Work item — Please filter the data down to the lines that include the word "cross" and copy them.

Data shown —
▼
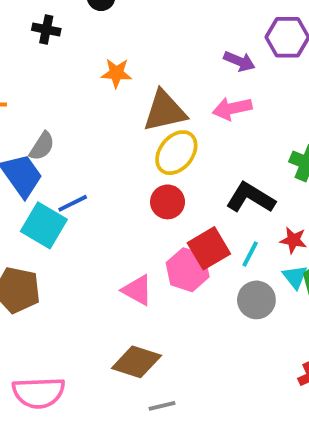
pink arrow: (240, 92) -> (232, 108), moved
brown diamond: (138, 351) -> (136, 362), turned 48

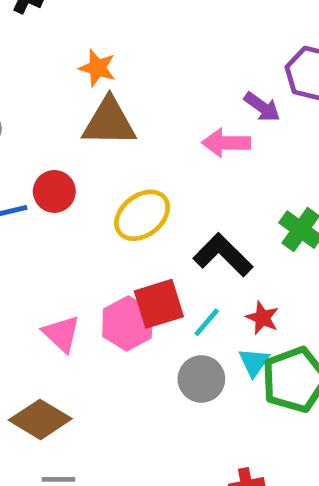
purple arrow: (239, 61) -> (262, 107), moved
brown triangle: (165, 111) -> (109, 122), moved
yellow ellipse: (176, 153) -> (142, 215), moved
red circle: (168, 202) -> (54, 191), moved

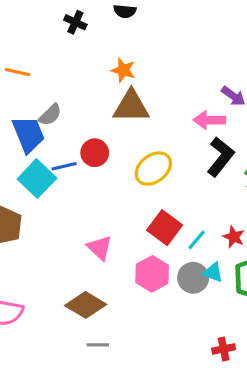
black L-shape: (223, 255) -> (220, 157), moved, turned 84
red square: (159, 304) -> (165, 228), turned -36
pink hexagon: (127, 323) -> (152, 274), moved
cyan triangle: (254, 362) -> (213, 272), moved, turned -45

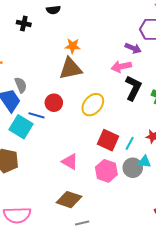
orange star: (123, 70) -> (73, 46), moved
gray semicircle: (50, 115) -> (21, 85), turned -56
blue line: (64, 166) -> (36, 115), turned 42

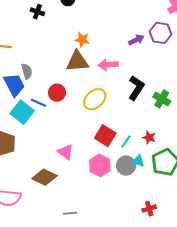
purple arrow: (133, 48) -> (136, 40), moved, turned -56
pink arrow: (121, 67) -> (108, 65), moved
brown diamond: (69, 200) -> (44, 177), moved

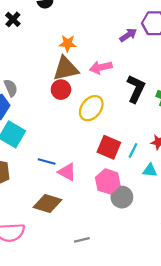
black cross: (37, 12) -> (13, 19), turned 32
red circle: (57, 93) -> (61, 90), moved
blue line: (39, 103) -> (47, 162), moved
gray circle: (126, 166) -> (122, 197), moved

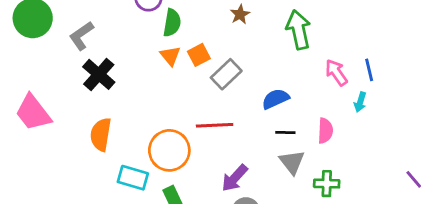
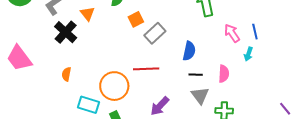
orange triangle: (170, 56) -> (87, 14), moved
blue semicircle: (275, 99) -> (189, 51), turned 126
orange semicircle: (101, 134) -> (66, 74), size x0.6

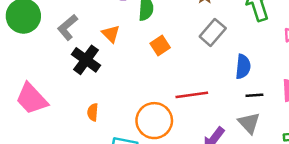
orange square: (136, 19) -> (160, 46), moved
gray rectangle: (155, 33) -> (213, 32), moved
gray triangle: (200, 95) -> (249, 123), moved

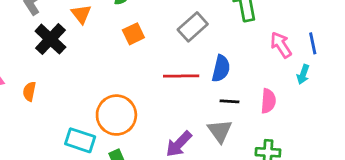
red line: (192, 95) -> (181, 76), moved
orange semicircle: (93, 112) -> (29, 91), moved

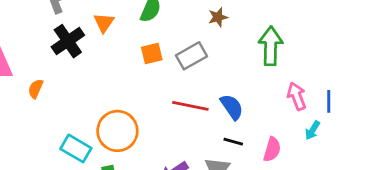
gray rectangle: (193, 27) -> (192, 56), moved
blue semicircle: (221, 69) -> (232, 107), turned -60

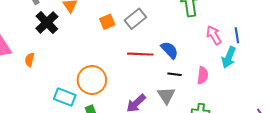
cyan arrow: (313, 130) -> (229, 57), size x1.5

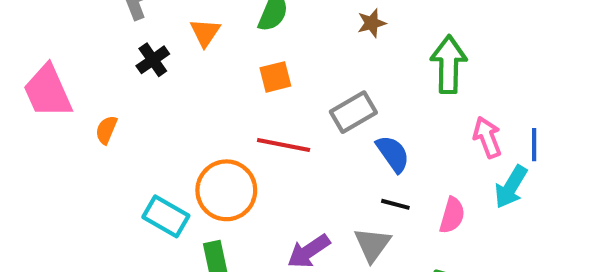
gray rectangle: (135, 19) -> (353, 112), moved
black cross: (47, 22) -> (153, 60), size x0.7
red line: (140, 54) -> (284, 145), moved

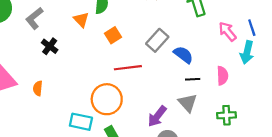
orange triangle: (205, 33) -> (81, 20), moved

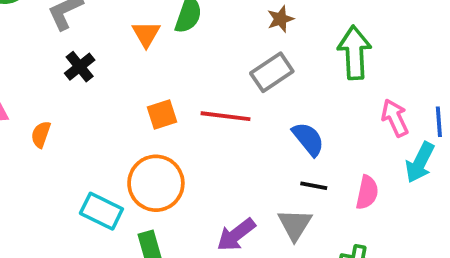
orange square: (113, 35) -> (162, 114), moved
gray rectangle: (157, 40) -> (272, 72), moved
red line: (128, 68) -> (226, 116), moved

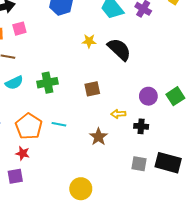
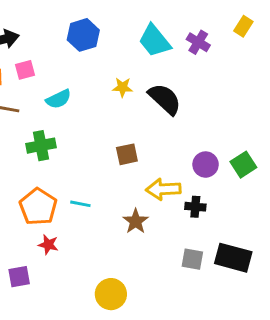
cyan semicircle: (14, 83) -> (58, 99), moved
green cross: (47, 83) -> (41, 146), moved
yellow arrow: (118, 114) -> (163, 189), size x1.6
red star: (23, 153) -> (48, 245), moved

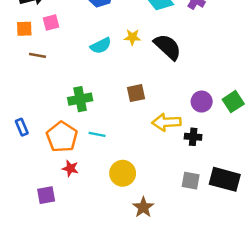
cyan semicircle: (58, 99) -> (101, 46), moved
green cross: (41, 146) -> (80, 99), moved
brown star: (136, 221) -> (143, 207), moved
yellow circle: (111, 294) -> (123, 173), moved

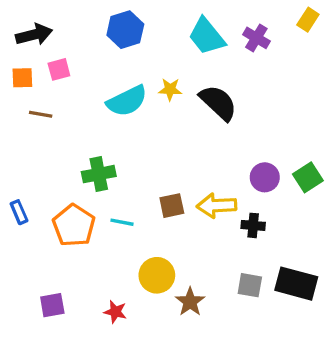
cyan semicircle: (101, 46) -> (127, 101), size x1.4
brown square: (136, 93) -> (172, 206), moved
red star: (70, 168) -> (115, 312), moved
brown star: (143, 207) -> (190, 302), moved

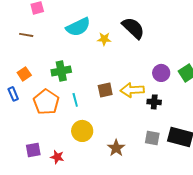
orange square: (22, 78) -> (24, 74), moved, turned -32
yellow star: (170, 89) -> (104, 39), moved
cyan line: (122, 222) -> (75, 100), turned 64
yellow circle: (157, 275) -> (82, 131), moved
red star: (115, 312) -> (57, 157), moved

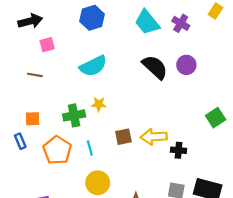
yellow star: (104, 39) -> (99, 104), moved
purple circle: (161, 73) -> (186, 65), moved
orange square: (24, 74) -> (33, 119), turned 32

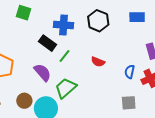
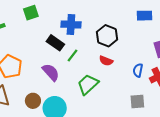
green square: (24, 13) -> (31, 13), turned -35
black hexagon: (98, 21) -> (107, 36), moved
green trapezoid: (66, 88) -> (88, 84), moved

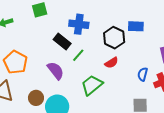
blue rectangle: (145, 16) -> (136, 26), moved
red semicircle: (106, 61) -> (111, 63), turned -56

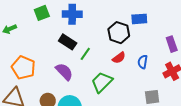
blue cross: (79, 24) -> (72, 14), moved
blue semicircle: (143, 74) -> (143, 62), moved

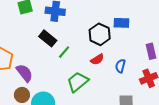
purple semicircle: (64, 72) -> (24, 73), moved

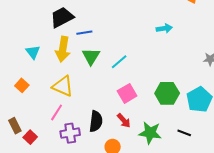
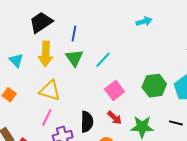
blue line: (84, 33) -> (74, 34), moved, turned -63

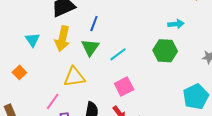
cyan arrow: (144, 21) -> (176, 24), moved
green hexagon: (154, 86) -> (165, 51), moved
yellow triangle: (50, 91) -> (74, 77), moved, turned -35

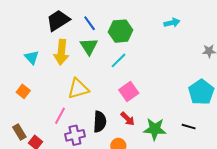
blue line: (94, 24) -> (90, 23), moved, turned -49
green triangle: (90, 47) -> (89, 46), moved
green hexagon: (165, 51) -> (121, 31), moved

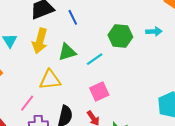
green hexagon: (121, 31) -> (120, 36), moved
green triangle: (89, 46) -> (67, 52), moved, turned 36

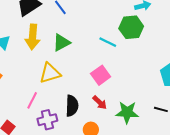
green hexagon: (120, 36) -> (131, 27), moved
cyan line: (95, 59) -> (108, 42), moved, turned 72

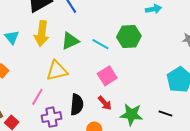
green hexagon: (131, 27) -> (129, 36), moved
cyan line: (108, 42) -> (100, 44), moved

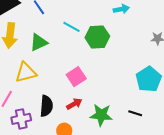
cyan line: (100, 44) -> (71, 27), moved
red arrow: (105, 103) -> (74, 104), turned -77

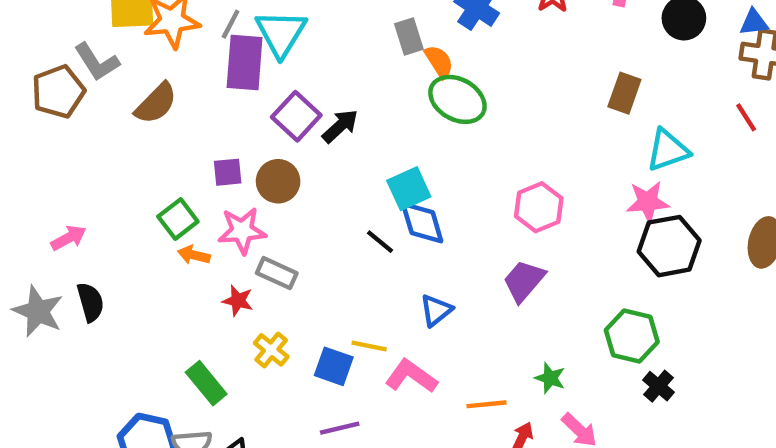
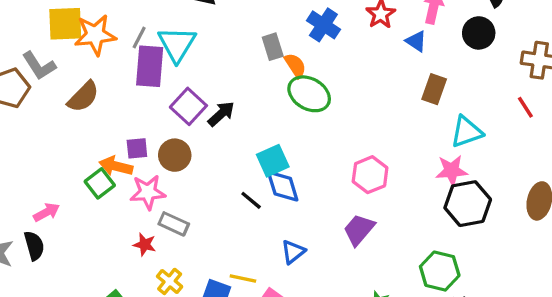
blue triangle: (754, 22) -> (416, 41), moved, turned 40
pink arrow: (69, 238) -> (47, 212), moved
orange arrow: (194, 255) -> (116, 166), moved, size x1.4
▲
Output for this task —
black cross: (37, 12) -> (13, 19), turned 32
black cross: (47, 22) -> (153, 60), size x0.7
green cross: (47, 83) -> (41, 146), moved
green cross: (41, 146) -> (80, 99), moved
blue cross: (79, 24) -> (72, 14), moved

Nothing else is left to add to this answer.